Exercise directions: A single count is required: the lines of the data below in which the word "turquoise" occurs.

Data extract:
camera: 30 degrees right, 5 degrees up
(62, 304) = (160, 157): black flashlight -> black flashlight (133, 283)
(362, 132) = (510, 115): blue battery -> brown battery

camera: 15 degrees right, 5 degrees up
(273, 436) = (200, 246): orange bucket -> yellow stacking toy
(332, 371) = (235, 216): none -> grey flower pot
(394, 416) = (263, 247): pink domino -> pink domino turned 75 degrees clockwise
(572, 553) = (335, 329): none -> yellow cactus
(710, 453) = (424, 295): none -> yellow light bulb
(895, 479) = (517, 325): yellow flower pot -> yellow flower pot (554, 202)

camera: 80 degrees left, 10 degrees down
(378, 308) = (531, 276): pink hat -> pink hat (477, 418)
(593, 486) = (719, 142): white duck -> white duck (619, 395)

--

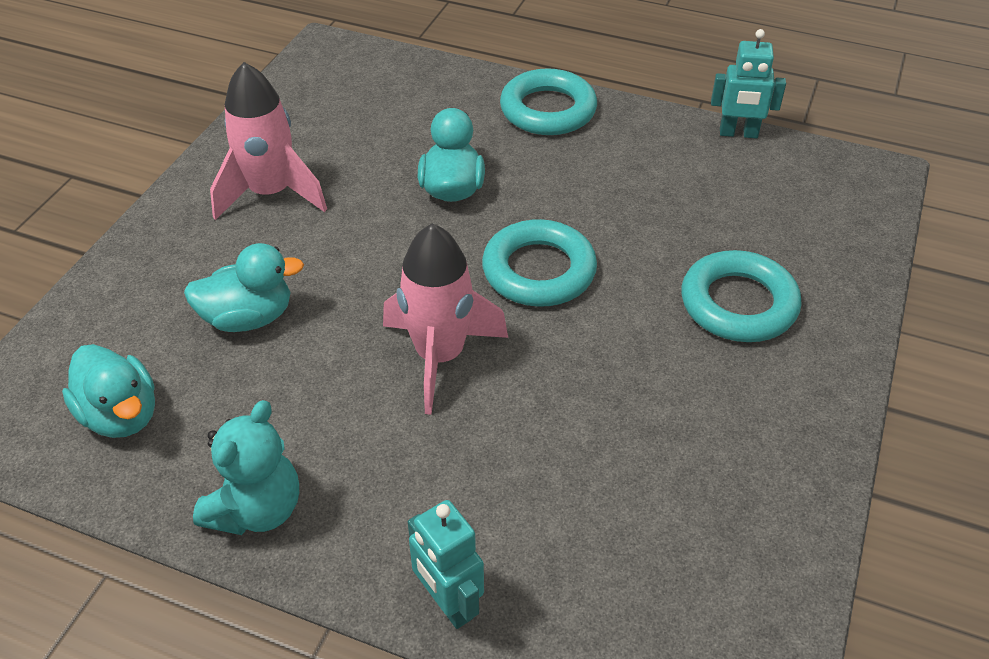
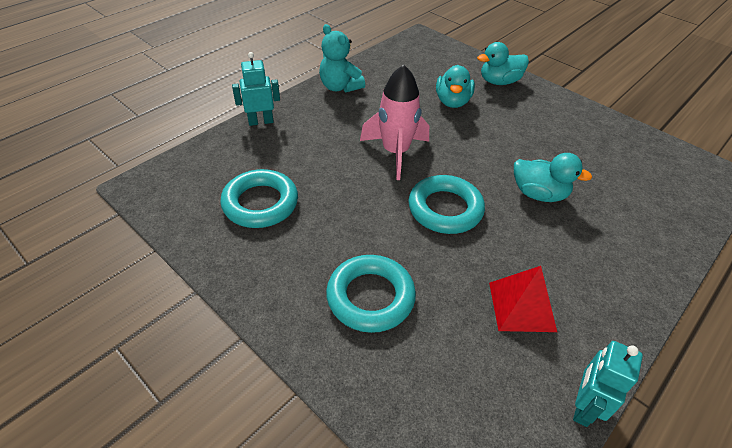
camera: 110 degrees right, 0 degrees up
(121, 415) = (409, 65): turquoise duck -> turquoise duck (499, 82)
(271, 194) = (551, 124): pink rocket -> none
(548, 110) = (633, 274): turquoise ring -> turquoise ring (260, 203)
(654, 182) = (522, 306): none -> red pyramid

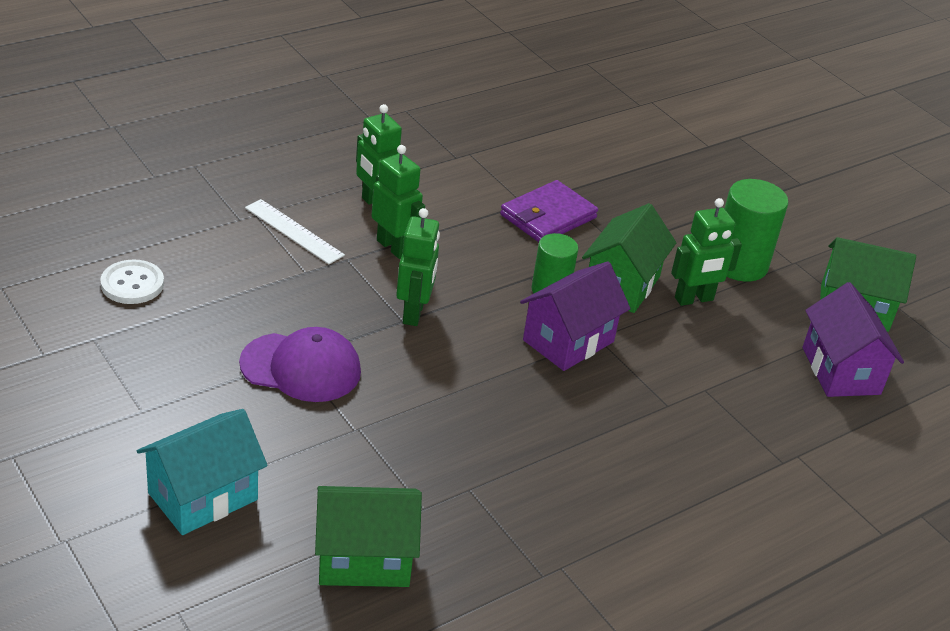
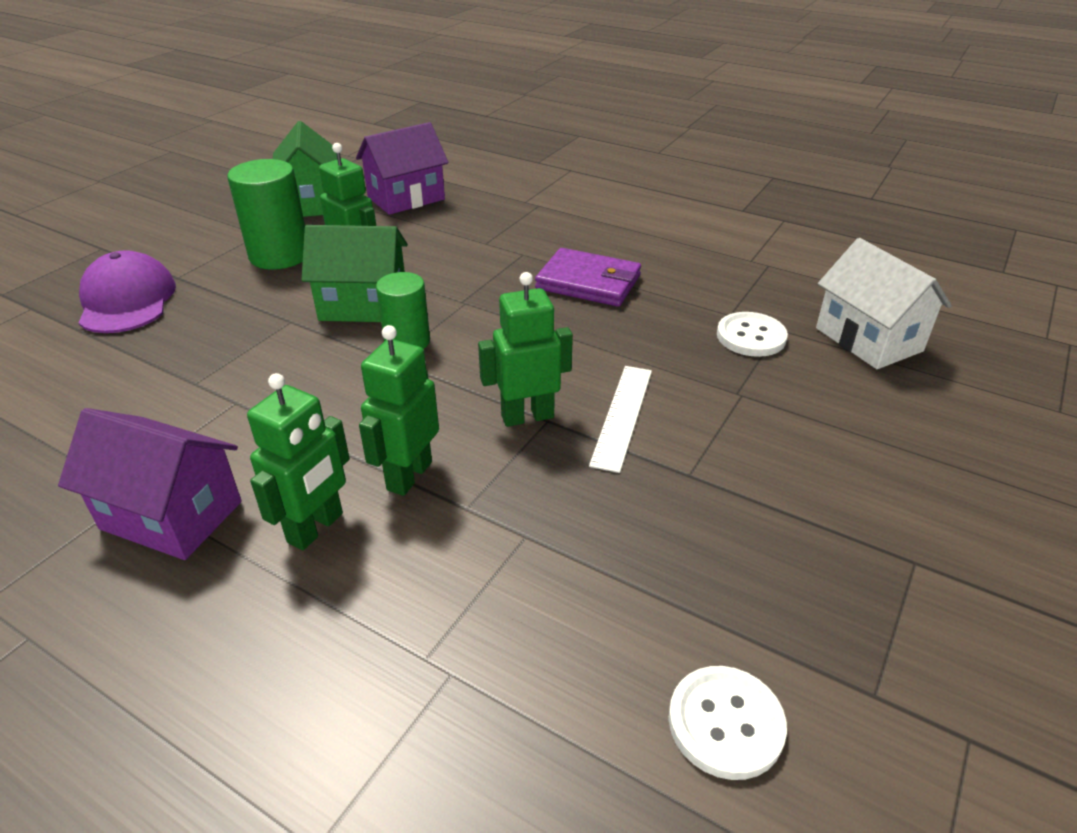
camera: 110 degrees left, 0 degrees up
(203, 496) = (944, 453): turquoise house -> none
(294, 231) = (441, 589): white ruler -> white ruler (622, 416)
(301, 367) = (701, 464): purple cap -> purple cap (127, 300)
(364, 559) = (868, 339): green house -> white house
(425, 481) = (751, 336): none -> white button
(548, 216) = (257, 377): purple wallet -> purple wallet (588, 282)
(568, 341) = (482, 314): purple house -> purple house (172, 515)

==

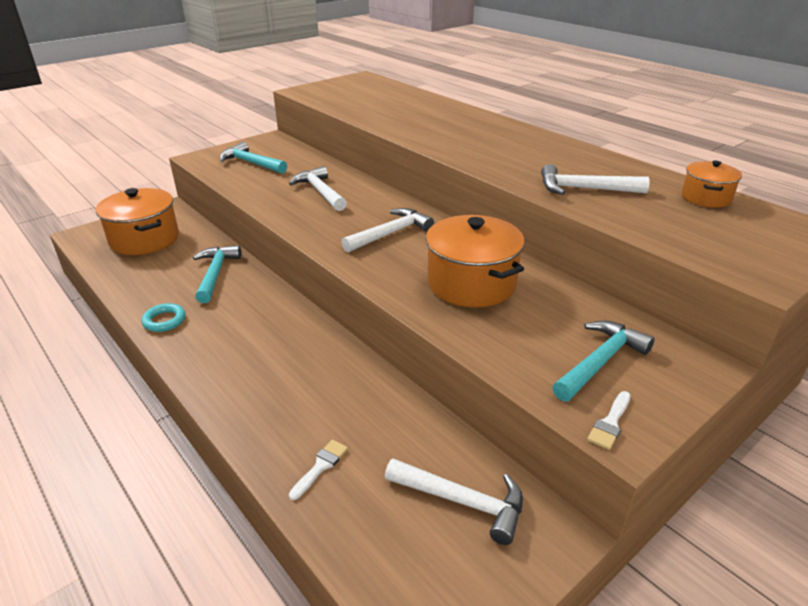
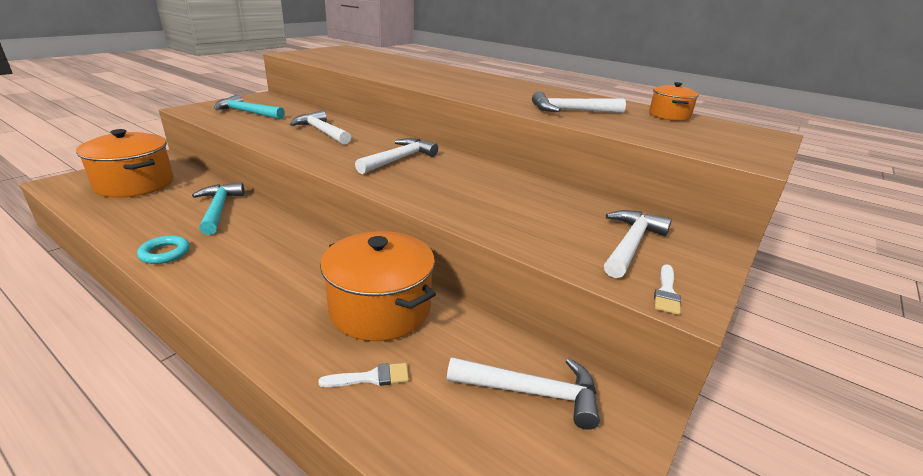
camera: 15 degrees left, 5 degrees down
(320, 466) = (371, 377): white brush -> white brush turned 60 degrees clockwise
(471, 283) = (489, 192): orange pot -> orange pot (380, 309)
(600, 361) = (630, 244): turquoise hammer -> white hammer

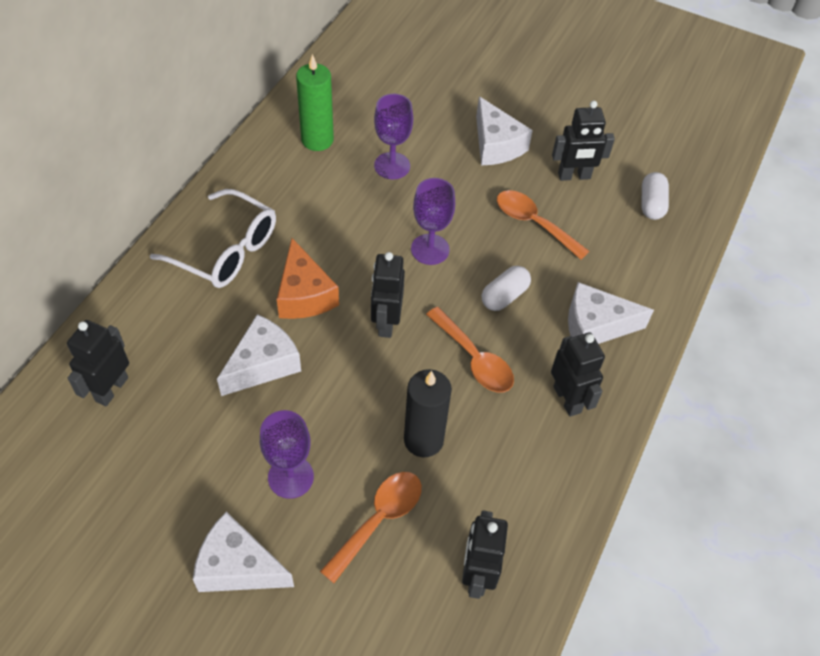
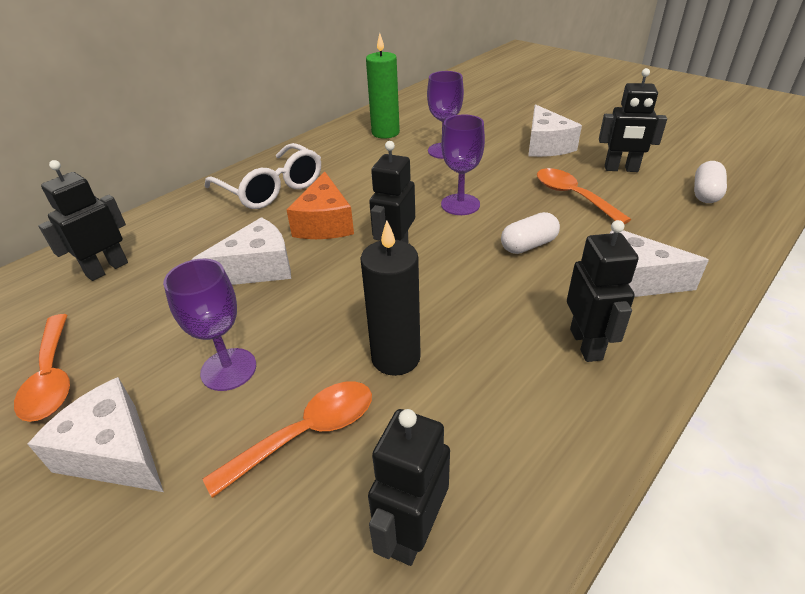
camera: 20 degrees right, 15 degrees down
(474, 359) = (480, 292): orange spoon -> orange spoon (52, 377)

Task solution: 4